Aim of the exercise -
Pictures must be dropped from the copy of the entries below; all else is returned exactly.

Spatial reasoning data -
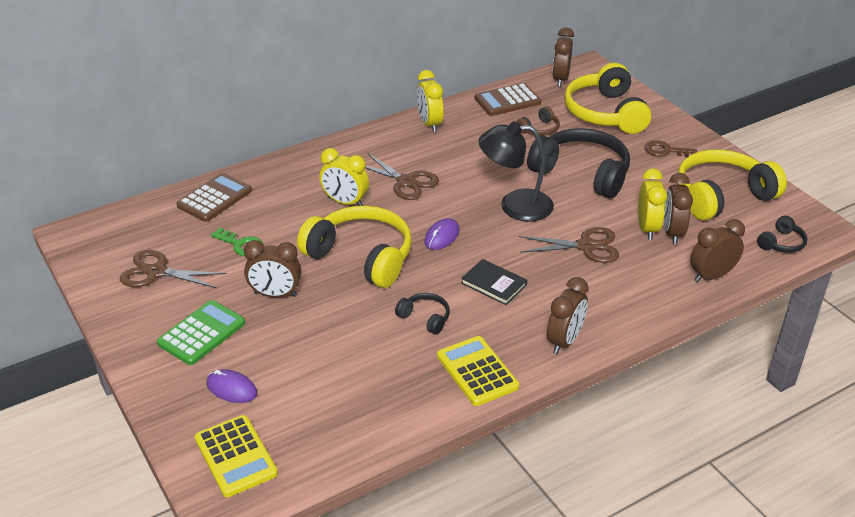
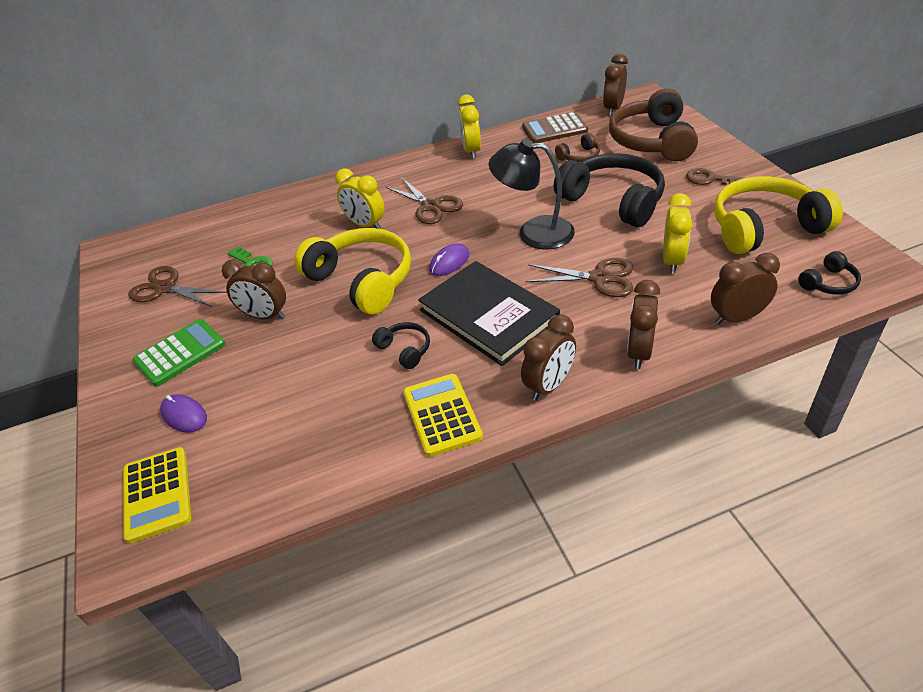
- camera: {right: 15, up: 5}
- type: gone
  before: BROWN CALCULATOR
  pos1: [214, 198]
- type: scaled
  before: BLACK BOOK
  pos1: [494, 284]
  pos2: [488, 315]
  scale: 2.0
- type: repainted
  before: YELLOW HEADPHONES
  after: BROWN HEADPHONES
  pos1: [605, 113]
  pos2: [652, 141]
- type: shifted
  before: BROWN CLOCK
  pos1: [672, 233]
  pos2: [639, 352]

Solution for this exercise -
- camera: {right: 15, up: 5}
- type: gone
  before: BROWN CALCULATOR
  pos1: [214, 198]
- type: scaled
  before: BLACK BOOK
  pos1: [494, 284]
  pos2: [488, 315]
  scale: 2.0
- type: repainted
  before: YELLOW HEADPHONES
  after: BROWN HEADPHONES
  pos1: [605, 113]
  pos2: [652, 141]
- type: shifted
  before: BROWN CLOCK
  pos1: [672, 233]
  pos2: [639, 352]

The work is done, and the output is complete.